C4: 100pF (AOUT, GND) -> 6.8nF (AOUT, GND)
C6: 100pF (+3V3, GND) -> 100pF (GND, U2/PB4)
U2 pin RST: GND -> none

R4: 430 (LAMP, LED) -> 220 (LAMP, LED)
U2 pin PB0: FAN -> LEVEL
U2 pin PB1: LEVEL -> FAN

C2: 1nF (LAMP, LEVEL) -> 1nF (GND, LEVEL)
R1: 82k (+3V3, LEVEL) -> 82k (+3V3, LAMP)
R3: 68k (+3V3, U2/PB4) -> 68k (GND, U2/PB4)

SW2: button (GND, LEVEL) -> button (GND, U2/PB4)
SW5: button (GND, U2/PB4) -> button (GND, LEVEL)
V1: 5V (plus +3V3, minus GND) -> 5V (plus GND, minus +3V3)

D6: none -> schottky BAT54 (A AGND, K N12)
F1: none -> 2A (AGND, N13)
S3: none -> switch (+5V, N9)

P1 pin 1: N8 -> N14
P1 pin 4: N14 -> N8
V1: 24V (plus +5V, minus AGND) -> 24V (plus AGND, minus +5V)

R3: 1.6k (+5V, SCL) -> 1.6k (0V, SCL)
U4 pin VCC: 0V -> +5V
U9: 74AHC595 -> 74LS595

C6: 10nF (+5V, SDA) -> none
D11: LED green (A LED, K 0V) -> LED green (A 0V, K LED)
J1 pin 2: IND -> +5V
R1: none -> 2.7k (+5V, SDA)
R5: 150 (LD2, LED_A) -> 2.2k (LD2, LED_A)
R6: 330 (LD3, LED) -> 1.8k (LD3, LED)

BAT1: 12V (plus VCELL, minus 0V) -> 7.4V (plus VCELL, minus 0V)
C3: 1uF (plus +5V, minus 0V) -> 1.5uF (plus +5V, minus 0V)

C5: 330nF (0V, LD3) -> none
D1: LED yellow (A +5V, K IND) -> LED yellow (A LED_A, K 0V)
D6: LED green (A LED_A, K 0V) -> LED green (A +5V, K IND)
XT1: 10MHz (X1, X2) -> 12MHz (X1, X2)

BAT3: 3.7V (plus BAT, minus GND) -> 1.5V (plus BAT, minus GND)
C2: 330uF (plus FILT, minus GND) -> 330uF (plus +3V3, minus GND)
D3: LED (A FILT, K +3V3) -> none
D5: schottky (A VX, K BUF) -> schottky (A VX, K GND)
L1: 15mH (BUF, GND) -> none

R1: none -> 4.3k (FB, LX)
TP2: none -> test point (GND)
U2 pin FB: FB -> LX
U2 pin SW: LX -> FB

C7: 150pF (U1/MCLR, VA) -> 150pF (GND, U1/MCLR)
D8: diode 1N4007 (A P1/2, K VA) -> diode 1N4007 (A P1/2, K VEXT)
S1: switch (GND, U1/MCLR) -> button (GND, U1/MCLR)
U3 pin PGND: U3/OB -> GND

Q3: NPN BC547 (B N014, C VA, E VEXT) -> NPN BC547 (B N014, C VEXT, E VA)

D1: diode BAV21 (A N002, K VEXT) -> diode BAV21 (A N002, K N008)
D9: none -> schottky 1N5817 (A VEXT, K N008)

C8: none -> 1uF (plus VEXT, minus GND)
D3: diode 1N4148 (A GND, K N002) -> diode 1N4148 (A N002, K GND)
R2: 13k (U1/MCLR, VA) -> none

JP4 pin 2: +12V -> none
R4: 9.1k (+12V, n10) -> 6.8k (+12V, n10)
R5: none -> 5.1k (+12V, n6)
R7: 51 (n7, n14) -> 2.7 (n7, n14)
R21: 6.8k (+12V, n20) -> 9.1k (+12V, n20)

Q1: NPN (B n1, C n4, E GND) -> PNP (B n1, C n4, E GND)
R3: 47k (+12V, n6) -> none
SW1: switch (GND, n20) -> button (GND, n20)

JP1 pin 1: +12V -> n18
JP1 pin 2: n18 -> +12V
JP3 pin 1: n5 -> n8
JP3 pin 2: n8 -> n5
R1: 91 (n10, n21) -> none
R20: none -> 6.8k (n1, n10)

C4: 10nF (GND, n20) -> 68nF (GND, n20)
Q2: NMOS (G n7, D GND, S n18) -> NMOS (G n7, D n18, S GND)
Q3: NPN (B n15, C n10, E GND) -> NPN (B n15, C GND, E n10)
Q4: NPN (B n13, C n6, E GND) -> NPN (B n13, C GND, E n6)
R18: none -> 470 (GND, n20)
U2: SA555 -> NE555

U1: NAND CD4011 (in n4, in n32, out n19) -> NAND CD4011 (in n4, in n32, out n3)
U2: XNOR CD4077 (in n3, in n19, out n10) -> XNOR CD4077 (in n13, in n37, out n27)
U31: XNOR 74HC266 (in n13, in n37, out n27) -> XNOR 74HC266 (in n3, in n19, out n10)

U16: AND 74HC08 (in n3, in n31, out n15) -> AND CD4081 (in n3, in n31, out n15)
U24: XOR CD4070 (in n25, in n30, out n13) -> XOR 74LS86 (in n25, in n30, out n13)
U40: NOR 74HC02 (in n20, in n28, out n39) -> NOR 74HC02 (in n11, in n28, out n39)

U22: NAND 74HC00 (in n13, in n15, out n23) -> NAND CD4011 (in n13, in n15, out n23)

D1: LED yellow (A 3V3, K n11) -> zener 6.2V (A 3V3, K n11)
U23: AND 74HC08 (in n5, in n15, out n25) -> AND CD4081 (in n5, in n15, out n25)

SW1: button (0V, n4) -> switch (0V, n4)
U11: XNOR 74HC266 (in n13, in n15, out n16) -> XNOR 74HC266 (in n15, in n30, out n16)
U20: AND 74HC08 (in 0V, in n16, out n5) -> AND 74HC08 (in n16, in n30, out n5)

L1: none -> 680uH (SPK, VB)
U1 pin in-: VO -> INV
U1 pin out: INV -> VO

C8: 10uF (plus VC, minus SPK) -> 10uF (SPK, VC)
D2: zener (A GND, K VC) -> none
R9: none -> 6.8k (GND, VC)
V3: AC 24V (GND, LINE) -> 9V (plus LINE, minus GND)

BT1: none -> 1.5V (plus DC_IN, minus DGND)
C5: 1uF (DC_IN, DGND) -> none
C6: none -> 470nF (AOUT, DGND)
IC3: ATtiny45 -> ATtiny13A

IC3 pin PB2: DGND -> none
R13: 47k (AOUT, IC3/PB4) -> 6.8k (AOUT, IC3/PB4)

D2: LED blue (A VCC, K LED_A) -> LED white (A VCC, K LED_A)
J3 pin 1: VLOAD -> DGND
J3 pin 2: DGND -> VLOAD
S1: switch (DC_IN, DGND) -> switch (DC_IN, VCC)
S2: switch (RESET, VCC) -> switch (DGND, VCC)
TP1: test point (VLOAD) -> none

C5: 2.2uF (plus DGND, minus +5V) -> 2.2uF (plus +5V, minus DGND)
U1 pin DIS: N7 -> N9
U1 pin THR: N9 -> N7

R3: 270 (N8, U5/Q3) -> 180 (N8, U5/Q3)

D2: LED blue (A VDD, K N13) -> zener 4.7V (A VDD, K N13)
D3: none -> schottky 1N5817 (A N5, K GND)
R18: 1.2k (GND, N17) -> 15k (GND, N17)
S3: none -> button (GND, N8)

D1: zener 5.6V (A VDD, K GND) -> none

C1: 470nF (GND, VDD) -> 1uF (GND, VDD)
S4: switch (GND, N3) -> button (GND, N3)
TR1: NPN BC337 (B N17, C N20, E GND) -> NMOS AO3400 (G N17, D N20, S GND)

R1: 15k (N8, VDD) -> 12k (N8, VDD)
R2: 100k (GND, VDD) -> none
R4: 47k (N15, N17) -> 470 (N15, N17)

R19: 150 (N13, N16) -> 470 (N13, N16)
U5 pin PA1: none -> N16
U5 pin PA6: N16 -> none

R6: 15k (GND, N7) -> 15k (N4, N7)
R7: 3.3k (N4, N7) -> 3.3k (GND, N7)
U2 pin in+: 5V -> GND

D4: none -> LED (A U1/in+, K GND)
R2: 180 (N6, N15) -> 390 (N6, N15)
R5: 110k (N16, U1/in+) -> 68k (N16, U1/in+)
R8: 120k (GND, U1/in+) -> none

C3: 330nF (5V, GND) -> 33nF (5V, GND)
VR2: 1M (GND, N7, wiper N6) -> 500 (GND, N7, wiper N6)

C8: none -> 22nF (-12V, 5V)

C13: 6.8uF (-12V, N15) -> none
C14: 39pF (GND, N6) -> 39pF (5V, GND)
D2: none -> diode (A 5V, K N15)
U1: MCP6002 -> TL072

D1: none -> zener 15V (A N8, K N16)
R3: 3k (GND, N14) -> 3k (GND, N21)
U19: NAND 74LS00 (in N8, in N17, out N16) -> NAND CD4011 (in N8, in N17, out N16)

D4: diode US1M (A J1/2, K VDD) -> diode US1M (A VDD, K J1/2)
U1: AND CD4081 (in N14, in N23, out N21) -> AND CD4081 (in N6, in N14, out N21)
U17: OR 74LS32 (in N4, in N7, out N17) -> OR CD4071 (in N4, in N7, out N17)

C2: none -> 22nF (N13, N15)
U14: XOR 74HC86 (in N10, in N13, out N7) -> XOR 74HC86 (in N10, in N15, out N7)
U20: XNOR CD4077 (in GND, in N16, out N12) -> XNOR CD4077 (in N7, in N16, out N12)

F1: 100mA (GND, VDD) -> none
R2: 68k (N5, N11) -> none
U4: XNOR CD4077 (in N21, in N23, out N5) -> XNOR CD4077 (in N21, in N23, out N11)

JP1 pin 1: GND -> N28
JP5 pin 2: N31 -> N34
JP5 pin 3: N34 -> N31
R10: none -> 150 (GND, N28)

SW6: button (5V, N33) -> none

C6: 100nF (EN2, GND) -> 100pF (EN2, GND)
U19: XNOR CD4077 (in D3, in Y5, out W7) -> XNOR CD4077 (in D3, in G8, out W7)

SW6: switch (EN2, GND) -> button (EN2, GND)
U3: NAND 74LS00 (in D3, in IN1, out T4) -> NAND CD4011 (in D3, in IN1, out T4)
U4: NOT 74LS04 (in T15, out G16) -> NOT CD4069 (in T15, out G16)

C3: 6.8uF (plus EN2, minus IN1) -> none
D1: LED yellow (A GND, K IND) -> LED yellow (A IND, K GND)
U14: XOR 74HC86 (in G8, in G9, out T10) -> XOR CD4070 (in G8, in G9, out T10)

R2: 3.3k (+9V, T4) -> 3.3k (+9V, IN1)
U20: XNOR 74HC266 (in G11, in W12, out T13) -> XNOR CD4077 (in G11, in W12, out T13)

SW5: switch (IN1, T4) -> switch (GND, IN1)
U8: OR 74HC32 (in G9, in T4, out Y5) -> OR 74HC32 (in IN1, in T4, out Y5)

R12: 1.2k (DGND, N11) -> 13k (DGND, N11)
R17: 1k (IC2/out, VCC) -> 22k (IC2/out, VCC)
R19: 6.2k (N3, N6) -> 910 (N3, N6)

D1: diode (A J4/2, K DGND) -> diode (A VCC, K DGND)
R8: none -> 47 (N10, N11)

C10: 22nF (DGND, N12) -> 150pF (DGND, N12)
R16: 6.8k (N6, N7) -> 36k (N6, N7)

════════

*Task goal*
In how many lines of the material does the word "FILT" occur? Reply with only that number.

*Task output*
2